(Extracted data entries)
+ + + +

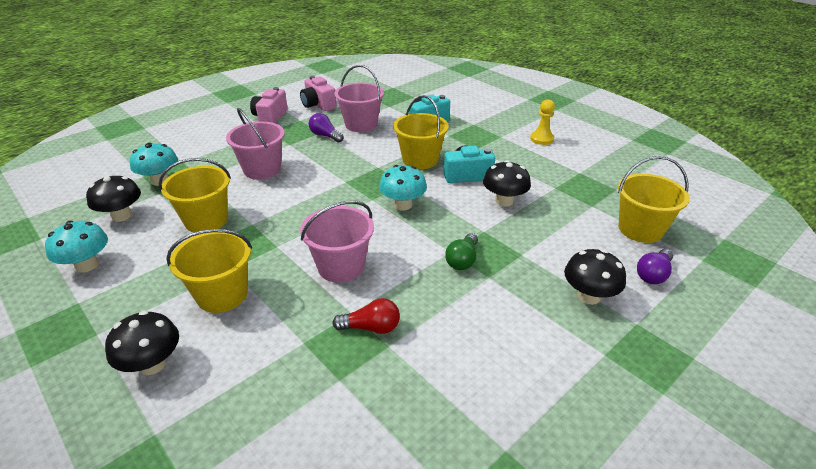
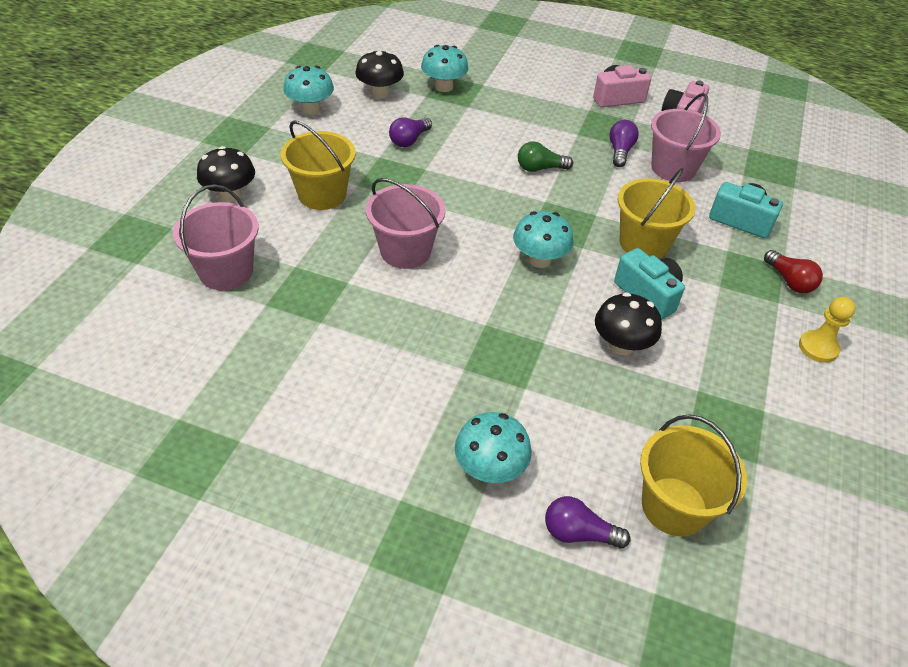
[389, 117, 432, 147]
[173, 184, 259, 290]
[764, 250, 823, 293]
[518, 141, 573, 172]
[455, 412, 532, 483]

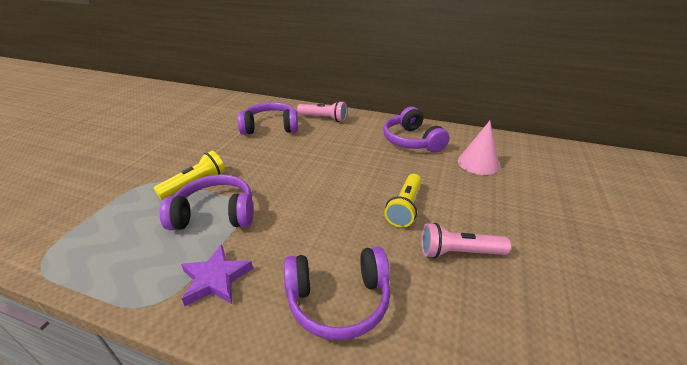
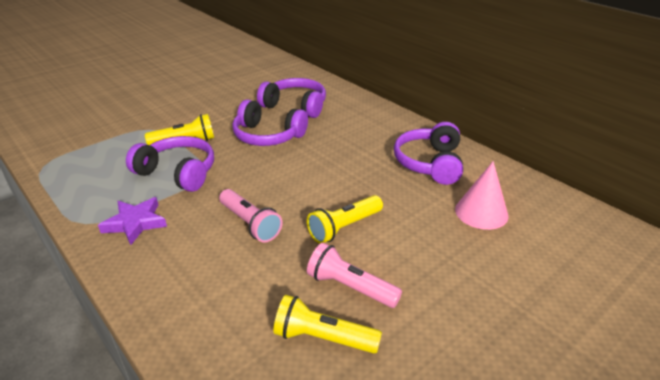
[232, 99, 308, 146]
[219, 189, 282, 242]
[273, 295, 382, 354]

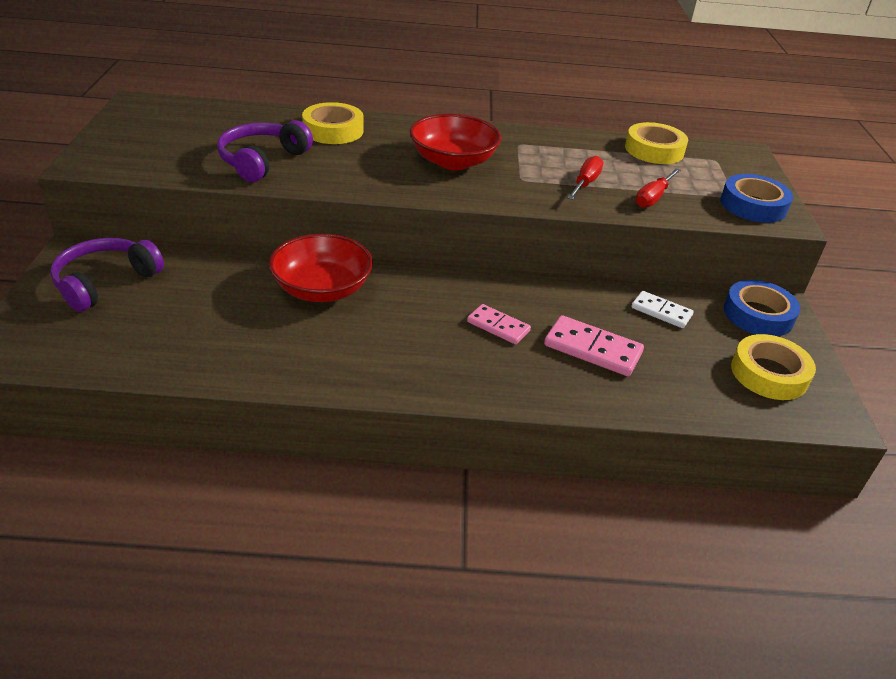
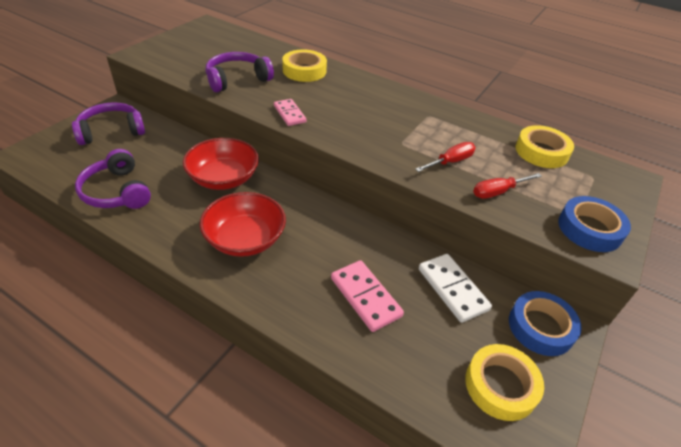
[199, 192, 286, 257]
[274, 99, 307, 126]
[419, 254, 492, 323]
[75, 149, 151, 209]

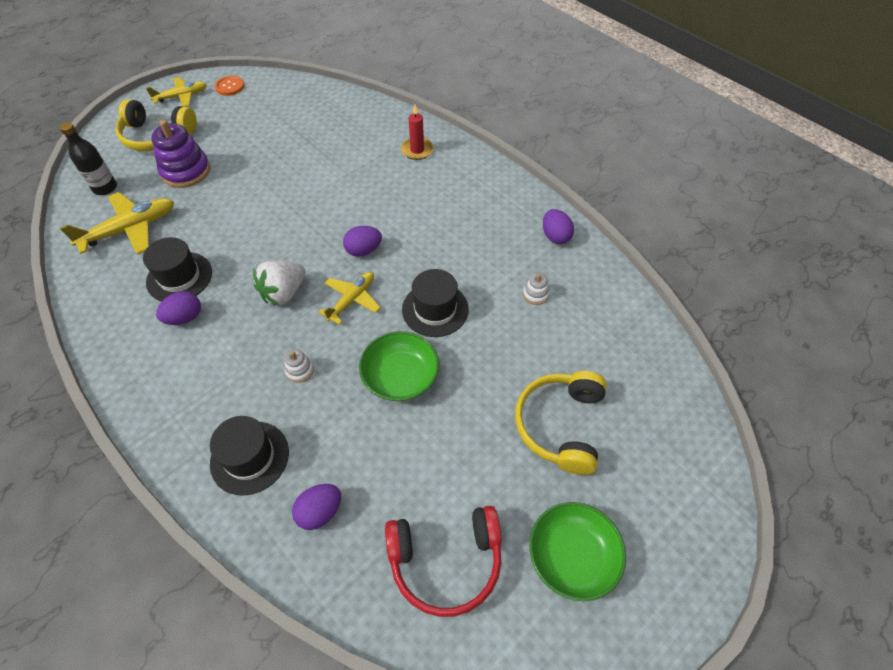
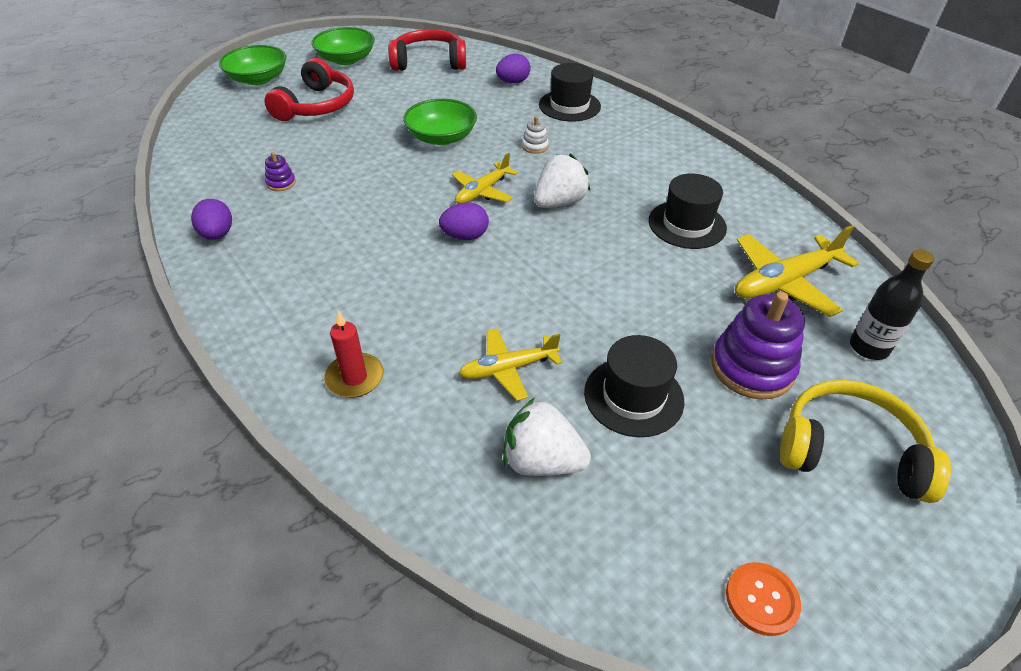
[459, 328, 562, 401]
[156, 291, 201, 325] (first image)
[584, 335, 684, 437]
[264, 58, 354, 121]
[265, 152, 296, 191]
[219, 45, 286, 85]
[503, 398, 591, 476]

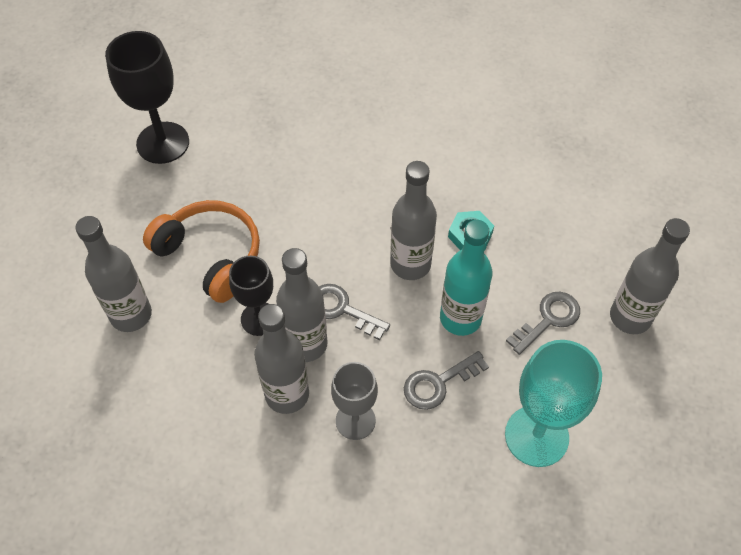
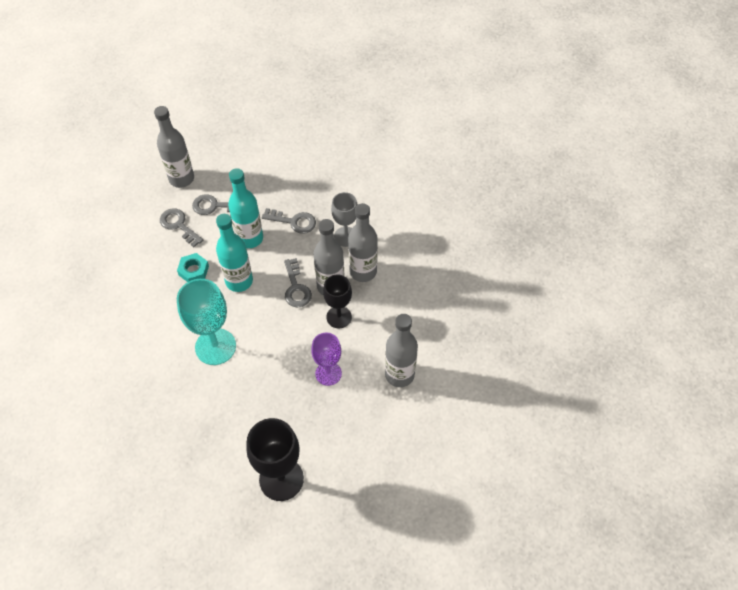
[311, 332, 342, 386]
[216, 214, 253, 292]
[177, 279, 236, 365]
[160, 208, 204, 247]

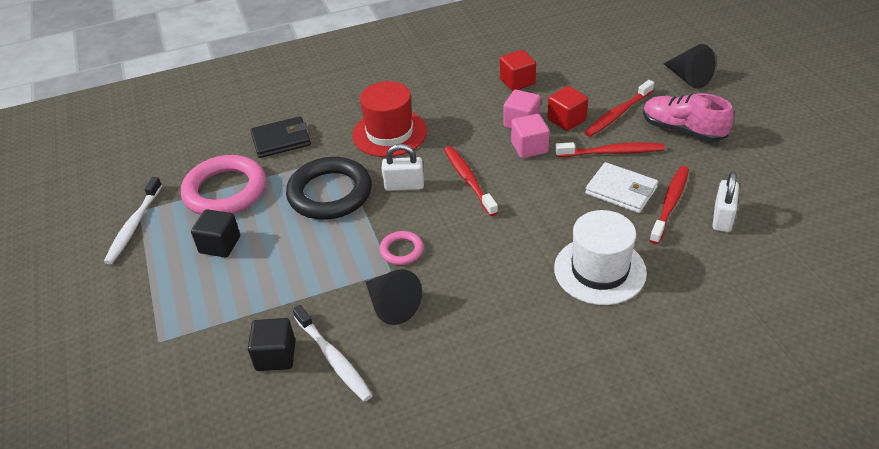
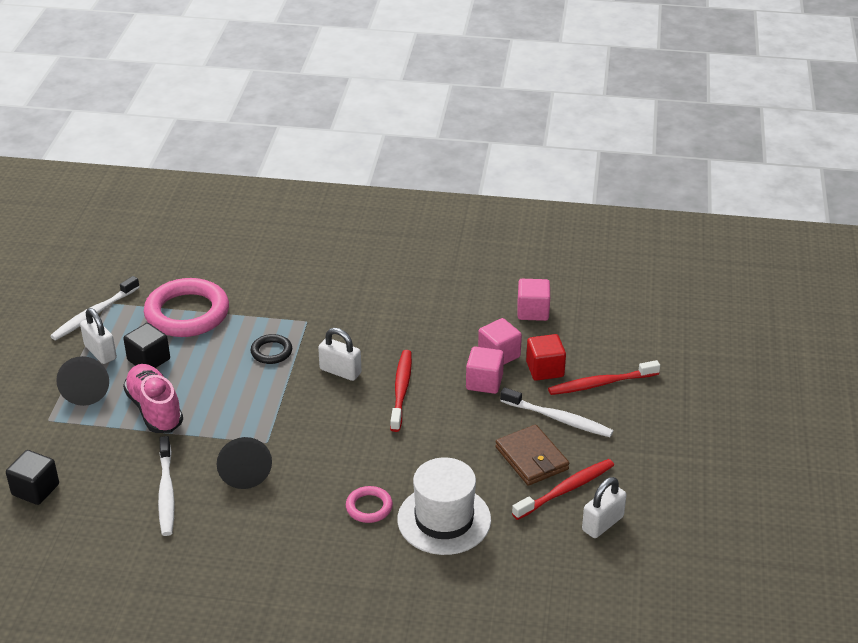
[6, 450, 59, 505]
[250, 116, 311, 158] (first image)
[251, 334, 292, 364]
[352, 81, 427, 157] (first image)
[346, 486, 393, 523]
[518, 279, 550, 321]
[500, 387, 613, 437]
[495, 425, 569, 486]
[123, 364, 183, 433]
[56, 356, 109, 406]
[80, 308, 117, 364]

+ + + +

## Directions for this task
Leave out the pictures, and please output only the lines from the line that contains "[265, 152, 296, 191]" through the end of the data, both ends included.

## Exercise answer
[265, 152, 296, 191]
[219, 45, 286, 85]
[503, 398, 591, 476]

[311, 332, 342, 386]
[216, 214, 253, 292]
[177, 279, 236, 365]
[160, 208, 204, 247]

[6, 450, 59, 505]
[250, 116, 311, 158] (first image)
[251, 334, 292, 364]
[352, 81, 427, 157] (first image)
[346, 486, 393, 523]
[518, 279, 550, 321]
[500, 387, 613, 437]
[495, 425, 569, 486]
[123, 364, 183, 433]
[56, 356, 109, 406]
[80, 308, 117, 364]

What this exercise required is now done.